Whenever the word "image" turns up in a line of the data below, copy that line.

______

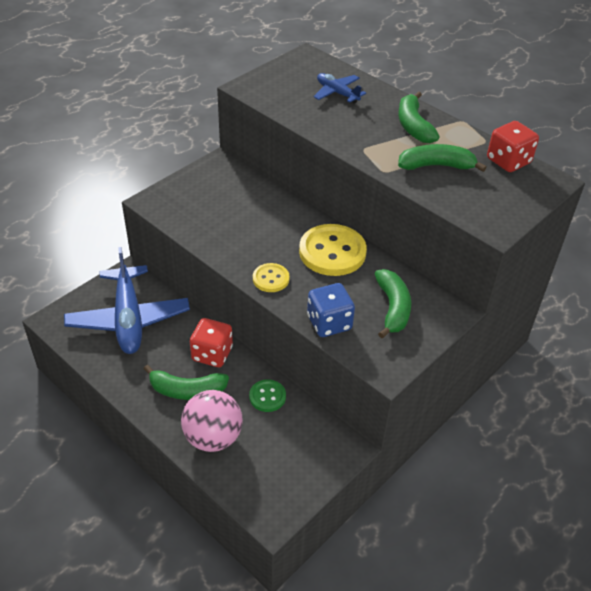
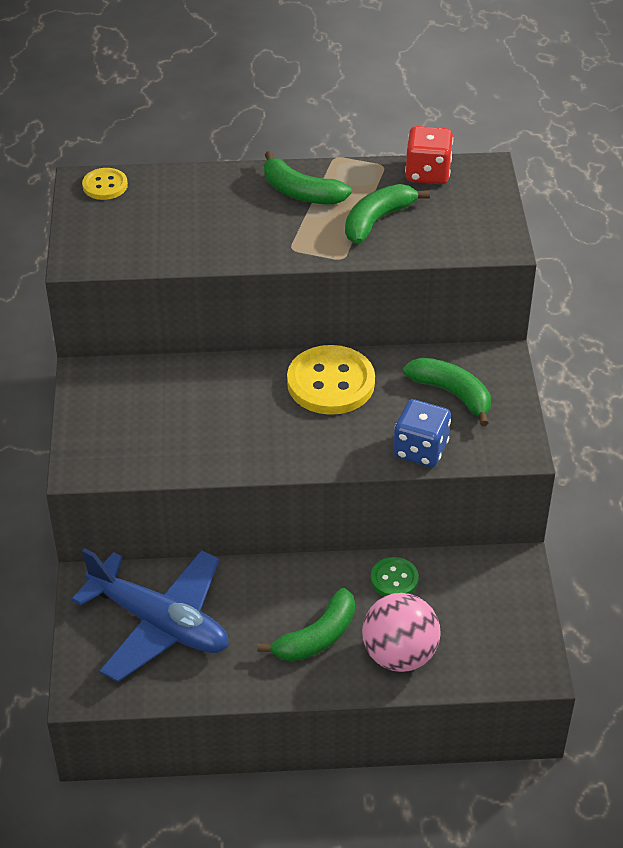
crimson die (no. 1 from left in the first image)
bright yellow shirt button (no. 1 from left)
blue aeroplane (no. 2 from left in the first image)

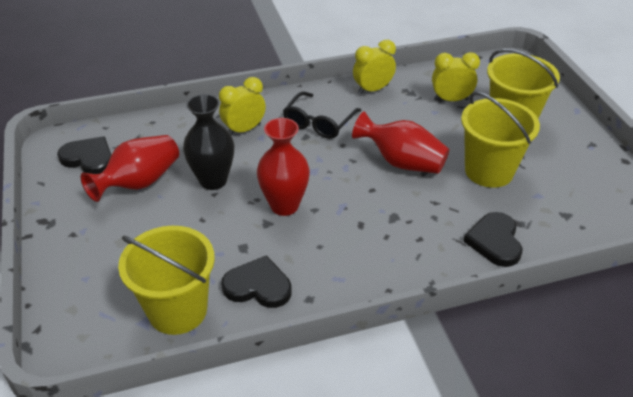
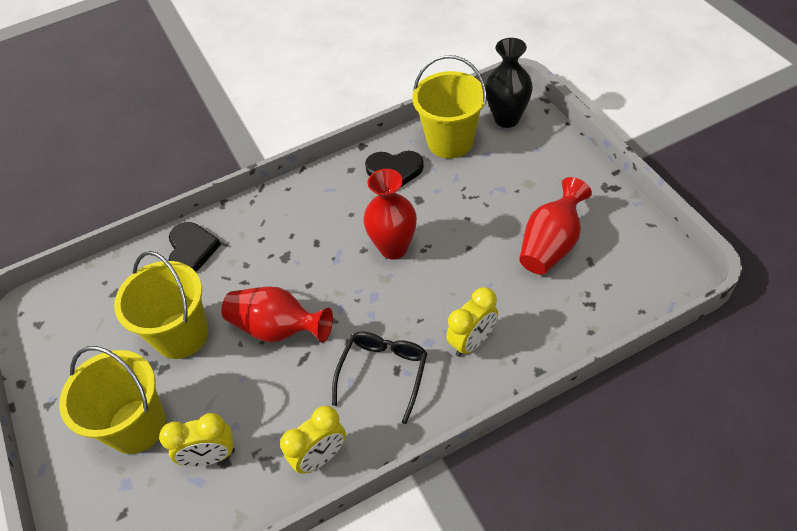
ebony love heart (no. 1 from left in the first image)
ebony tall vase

______

**RESULT OF THIS EXERCISE**
crimson die (no. 1 from left in the first image)
blue aeroplane (no. 2 from left in the first image)
ebony love heart (no. 1 from left in the first image)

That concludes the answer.